- _Description of the task_
Transcribe the listing below word for word but skip its images.

- _Dataset excerpt_
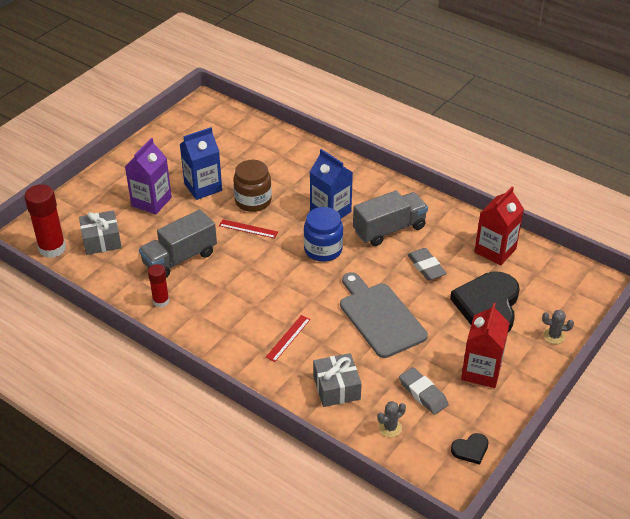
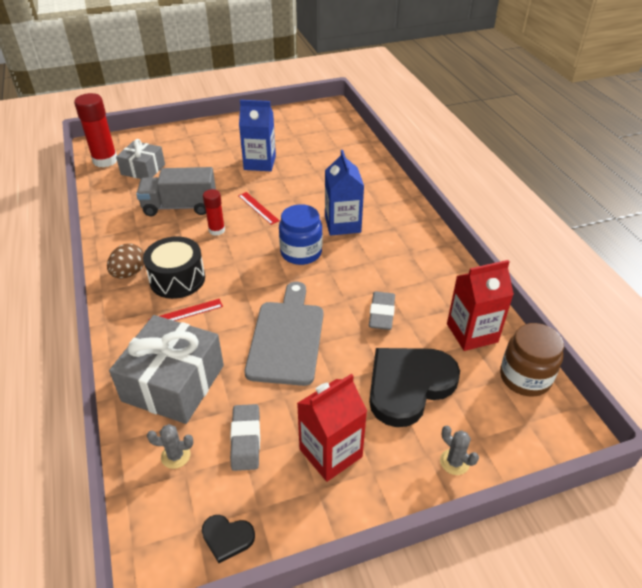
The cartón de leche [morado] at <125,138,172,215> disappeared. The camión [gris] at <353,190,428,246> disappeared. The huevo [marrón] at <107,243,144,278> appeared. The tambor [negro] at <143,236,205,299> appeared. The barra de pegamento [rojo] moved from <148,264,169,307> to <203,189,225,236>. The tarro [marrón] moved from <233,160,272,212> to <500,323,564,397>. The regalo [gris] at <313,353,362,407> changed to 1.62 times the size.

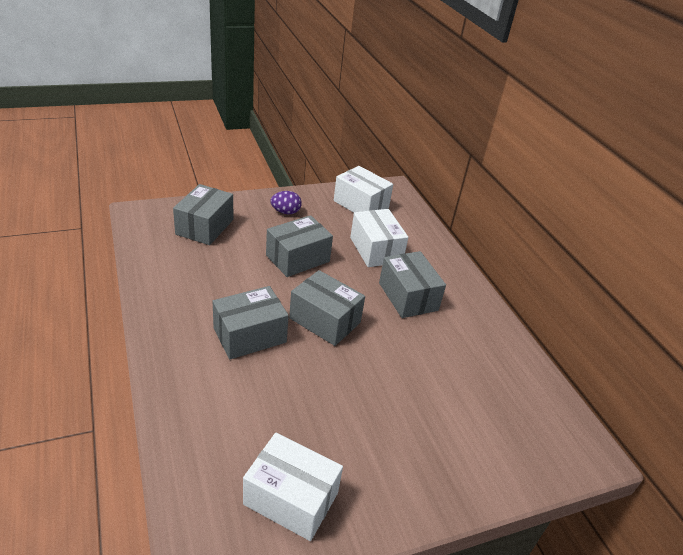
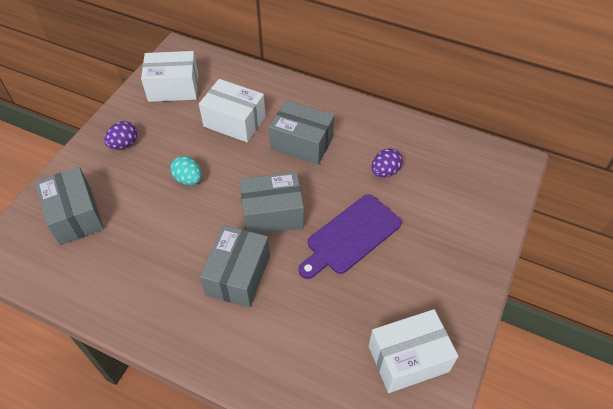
The tabla de cortar [morado] at <299,194,402,279> appeared. The huevo [morado] at <371,148,403,177> appeared. The caja [gris] at <266,215,333,277> was replaced by the huevo [turquesa] at <170,156,202,185>.

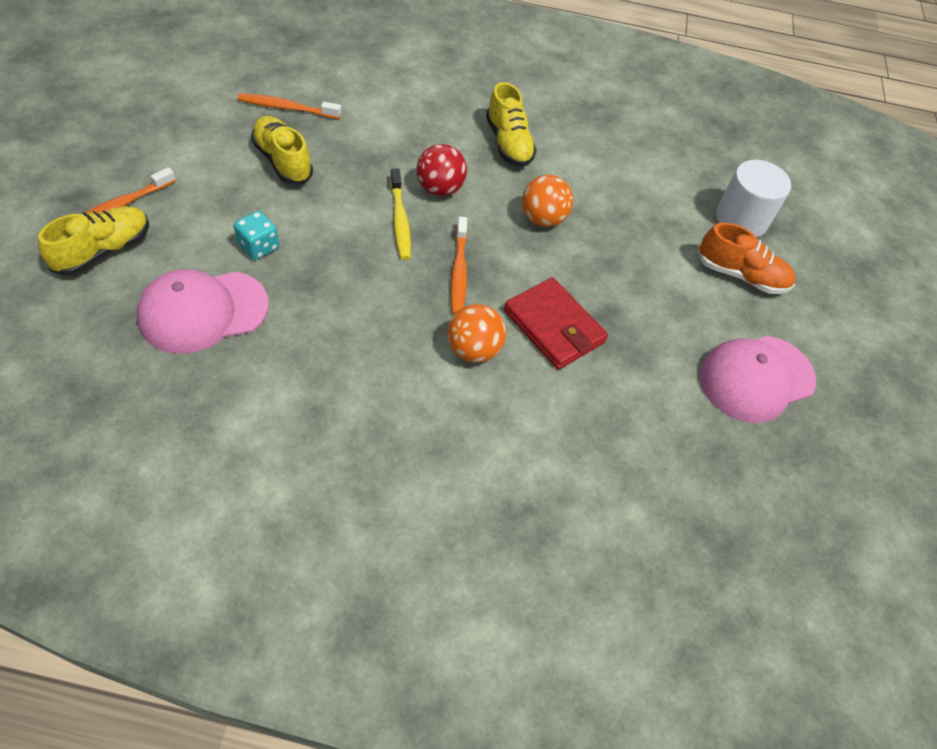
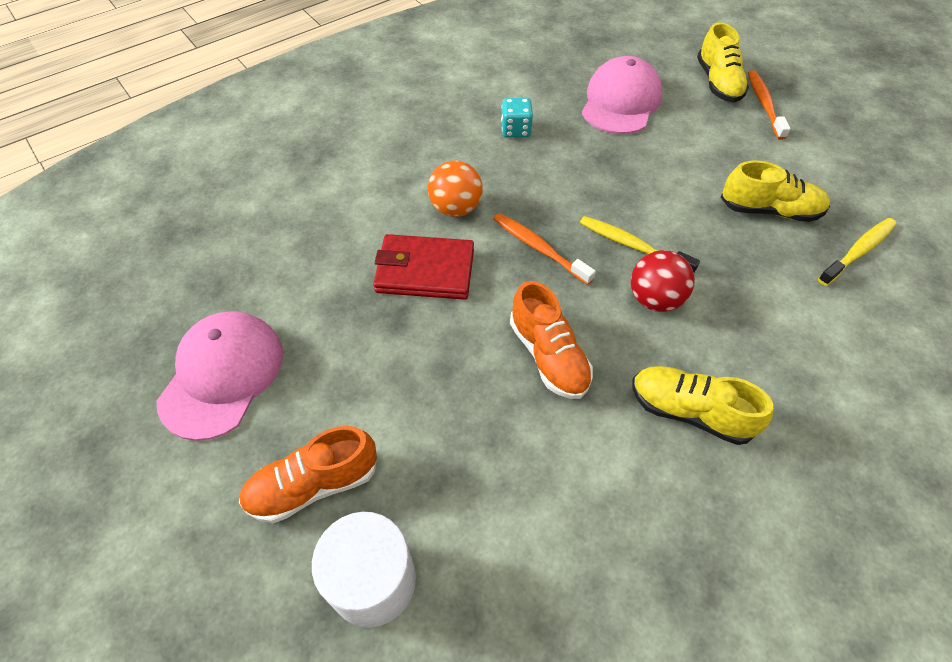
The dado [turquesa] moved from <234,211,279,260> to <501,98,533,138>. The pelota [naranja] at <522,175,573,227> was replaced by the zapato [naranja] at <510,281,593,399>. The cepillo de dientes [naranja] at <238,93,341,119> became the cepillo de dientes [amarillo] at <818,218,897,286>.

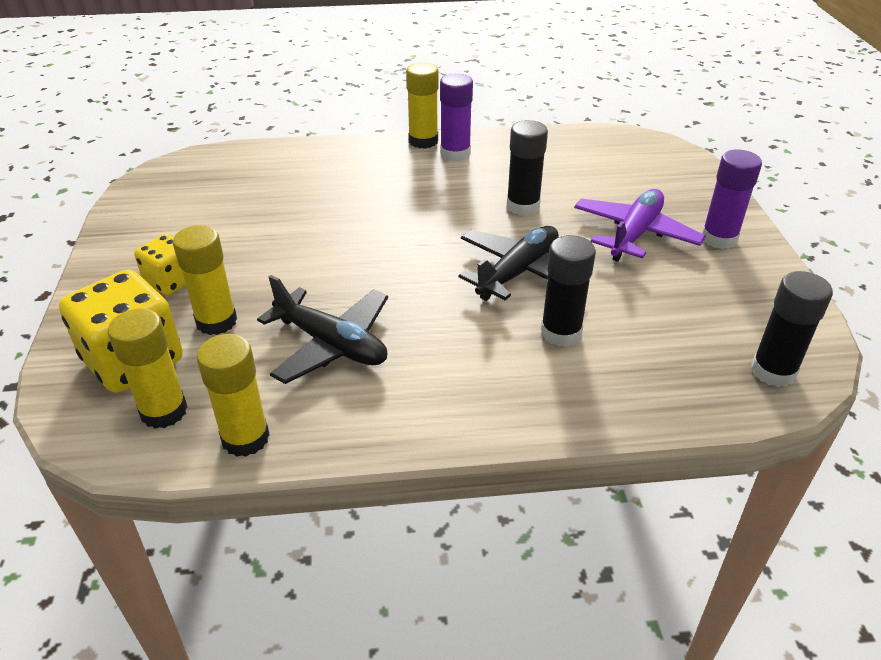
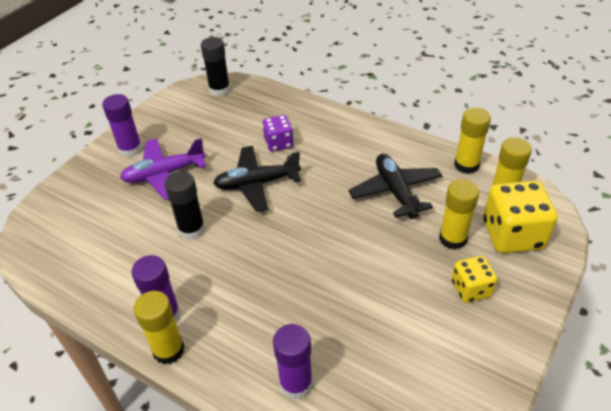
The barra de pegamento [morado] at <273,324,313,399> appeared. The barra de pegamento [negro] at <541,235,596,347> was replaced by the dado [morado] at <262,115,293,152>.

- _Solution for this task_
The cartón de leche [morado] at <125,138,172,215> disappeared. The camión [gris] at <353,190,428,246> disappeared. The huevo [marrón] at <107,243,144,278> appeared. The tambor [negro] at <143,236,205,299> appeared. The barra de pegamento [rojo] moved from <148,264,169,307> to <203,189,225,236>. The tarro [marrón] moved from <233,160,272,212> to <500,323,564,397>. The regalo [gris] at <313,353,362,407> changed to 1.62 times the size.

The tabla de cortar [morado] at <299,194,402,279> appeared. The huevo [morado] at <371,148,403,177> appeared. The caja [gris] at <266,215,333,277> was replaced by the huevo [turquesa] at <170,156,202,185>.

The dado [turquesa] moved from <234,211,279,260> to <501,98,533,138>. The pelota [naranja] at <522,175,573,227> was replaced by the zapato [naranja] at <510,281,593,399>. The cepillo de dientes [naranja] at <238,93,341,119> became the cepillo de dientes [amarillo] at <818,218,897,286>.

The barra de pegamento [morado] at <273,324,313,399> appeared. The barra de pegamento [negro] at <541,235,596,347> was replaced by the dado [morado] at <262,115,293,152>.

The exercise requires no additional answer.